INFORMATION –
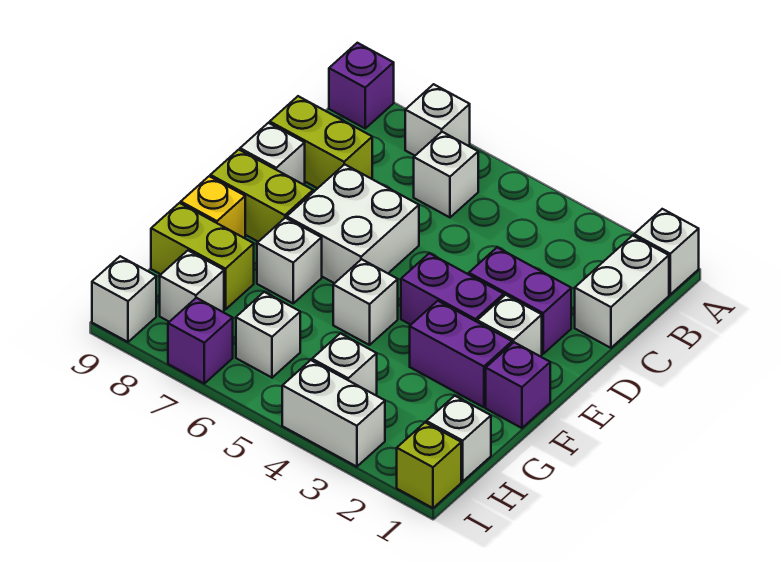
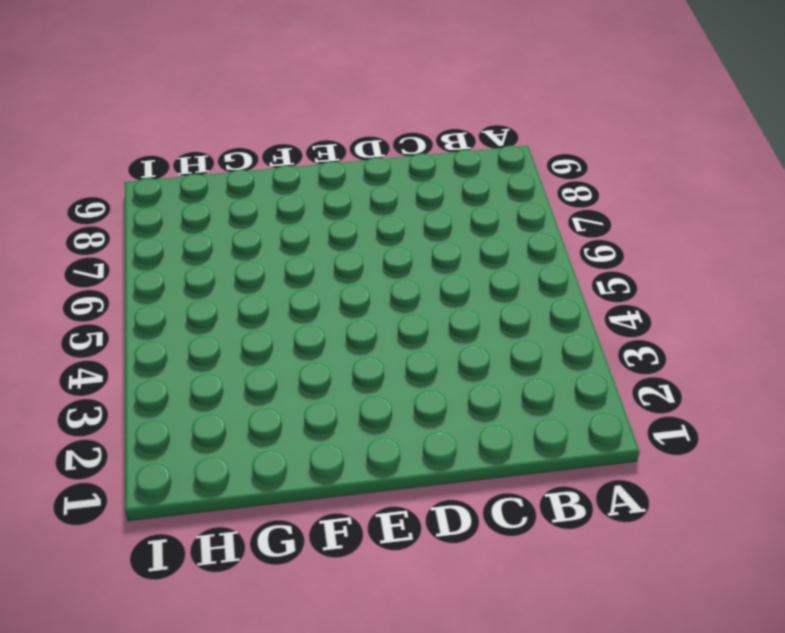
none -> white brick A1 level 1
none -> white brick A7 level 1
none -> purple brick A9 level 1

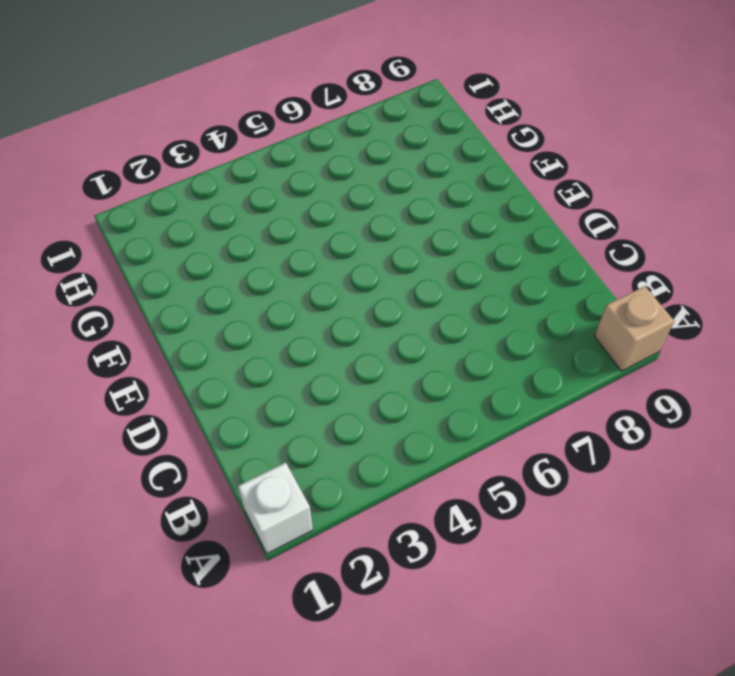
tan brick A9 level 1 -> purple brick A9 level 1
none -> white brick A7 level 1
none -> white brick B1:C1 level 1
none -> white brick B6 level 1

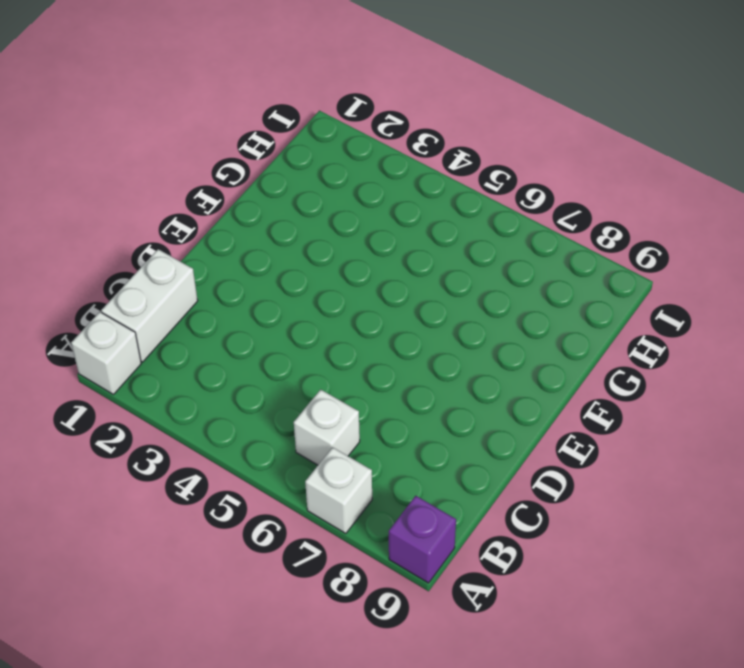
none -> lime brick C8:C9 level 1
none -> purple brick D2:D3 level 1
none -> white brick D6:E7 level 1

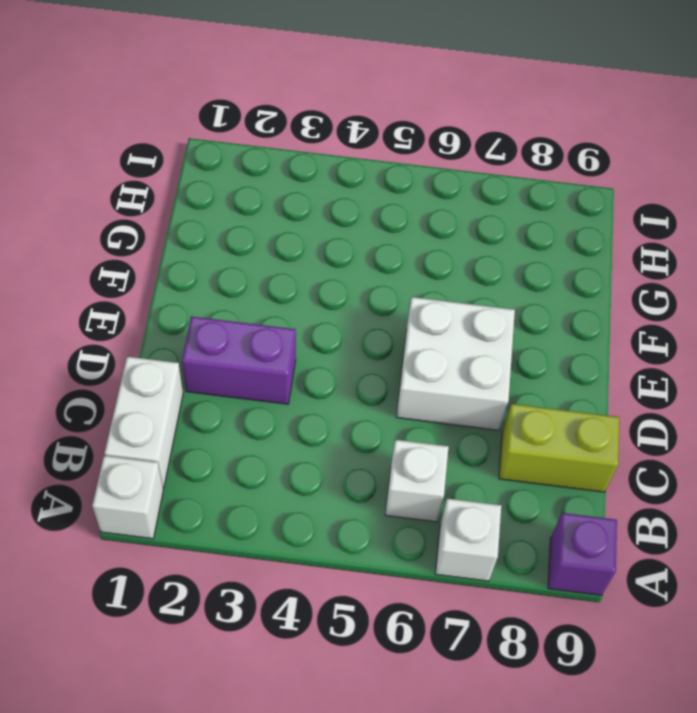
none -> white brick D9 level 1
none -> white brick E2 level 1
none -> purple brick E3:E4 level 1

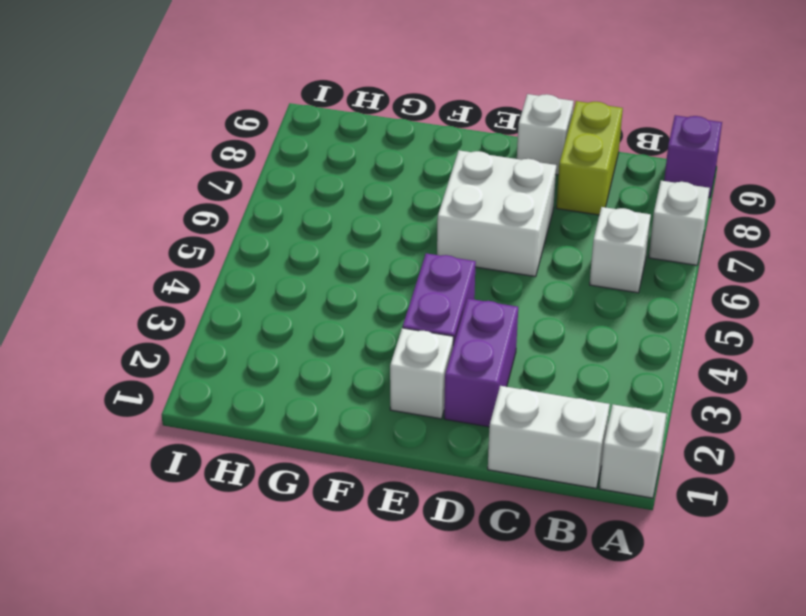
none -> lime brick E8:E9 level 1
none -> purple brick F1 level 1
none -> purple brick F2:F3 level 1

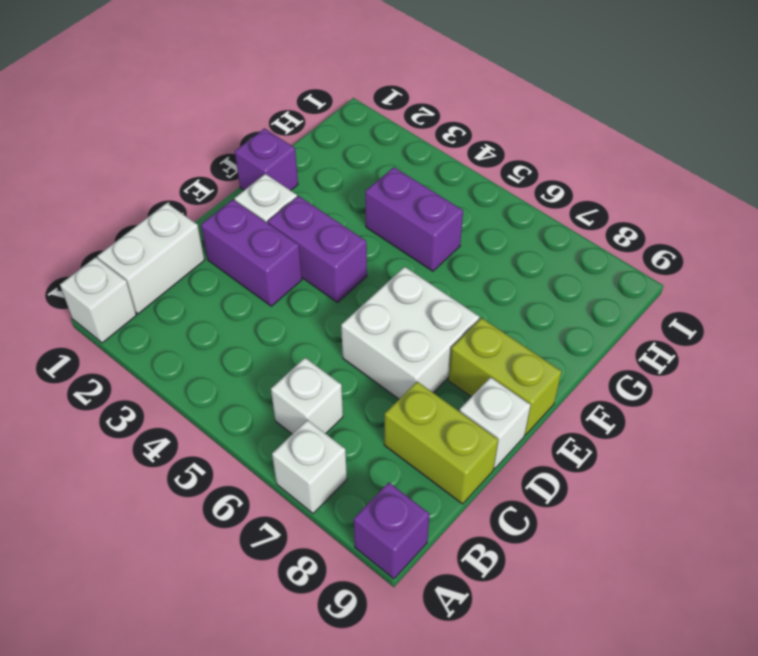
purple brick G4:G5 level 1 -> purple brick F2:F3 level 1
none -> white brick F5 level 1
none -> white brick F7 level 1
none -> yellow brick F9 level 1

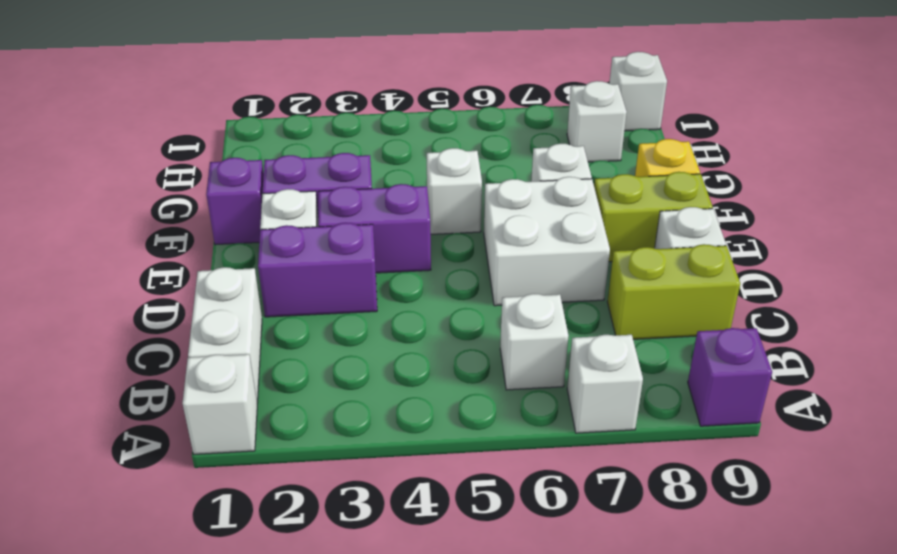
none -> lime brick G8:G9 level 1
none -> white brick H1 level 1
none -> white brick H4 level 1

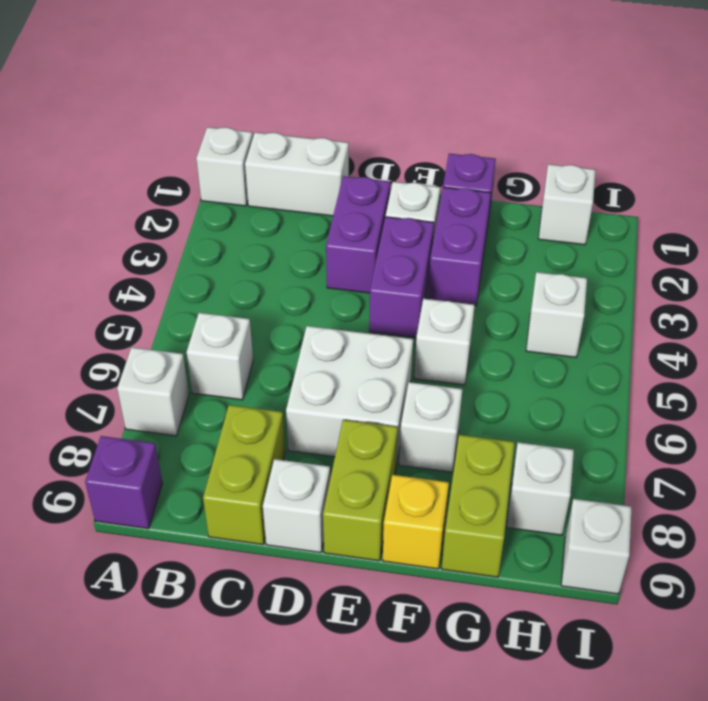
none -> white brick H6 level 1
none -> lime brick I1 level 1
none -> white brick I3:I4 level 1

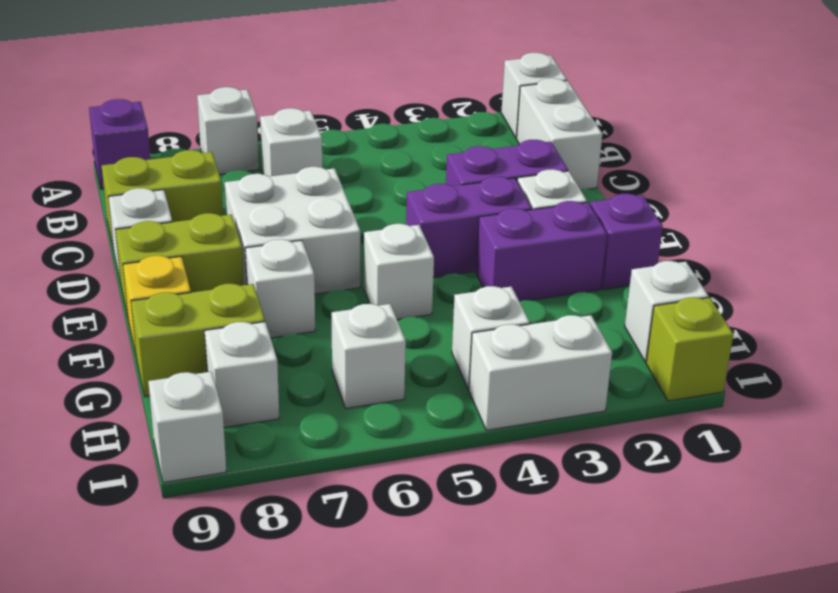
none -> purple brick I7 level 1

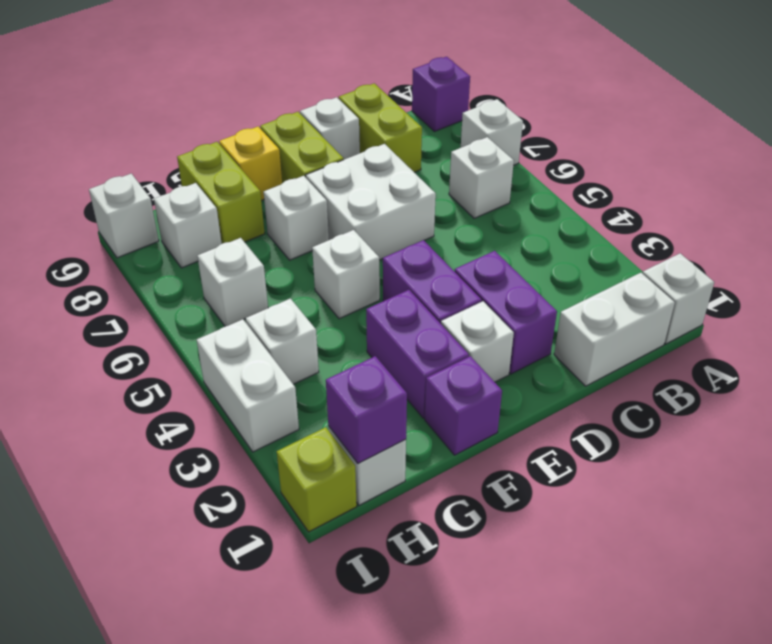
purple brick H1 level 2 -> purple brick I7 level 1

TASK GOAL – Using the entries above, transcribe every line from the line containing "none -> white brick F7 level 1" through the line containing "none -> white brick I3:I4 level 1". Do not copy pictures.

TASK RESPONSE –
none -> white brick F7 level 1
none -> yellow brick F9 level 1

none -> lime brick G8:G9 level 1
none -> white brick H1 level 1
none -> white brick H4 level 1

none -> white brick H6 level 1
none -> lime brick I1 level 1
none -> white brick I3:I4 level 1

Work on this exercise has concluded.